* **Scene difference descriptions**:
=== Begin Enclosure ===

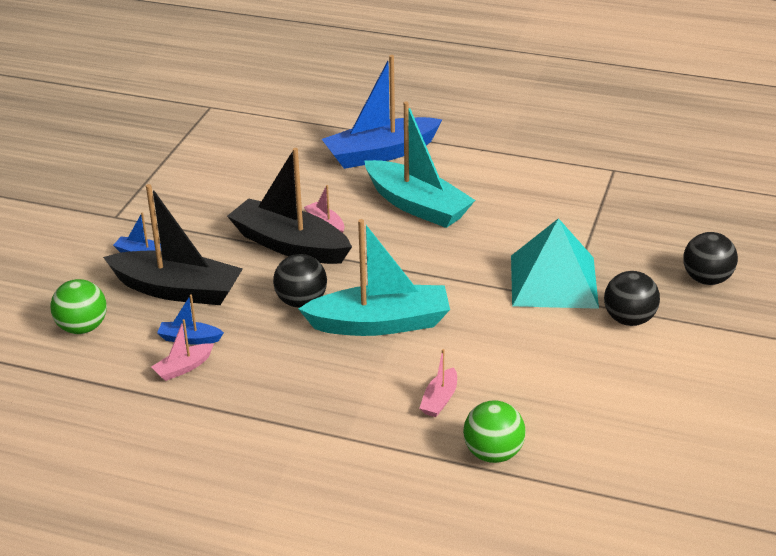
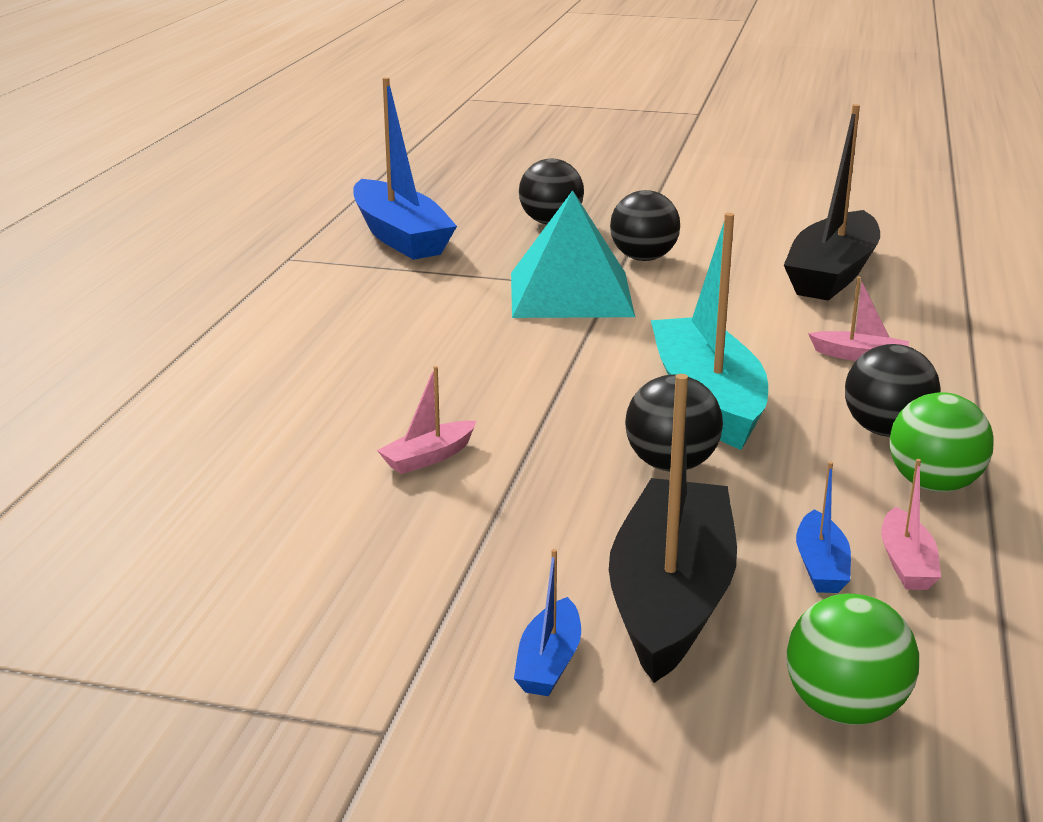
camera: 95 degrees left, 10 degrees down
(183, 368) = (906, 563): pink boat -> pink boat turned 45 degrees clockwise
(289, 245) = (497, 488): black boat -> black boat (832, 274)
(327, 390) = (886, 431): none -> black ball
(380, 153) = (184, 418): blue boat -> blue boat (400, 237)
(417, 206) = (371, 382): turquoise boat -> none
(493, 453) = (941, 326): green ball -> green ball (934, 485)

=== End Enclosure ===

* **Task item**: An exact, image-free transcription of all the records above is needed.

* **Solved problem**:
camera: 95 degrees left, 10 degrees down
(183, 368) = (906, 563): pink boat -> pink boat turned 45 degrees clockwise
(289, 245) = (497, 488): black boat -> black boat (832, 274)
(327, 390) = (886, 431): none -> black ball
(380, 153) = (184, 418): blue boat -> blue boat (400, 237)
(417, 206) = (371, 382): turquoise boat -> none
(493, 453) = (941, 326): green ball -> green ball (934, 485)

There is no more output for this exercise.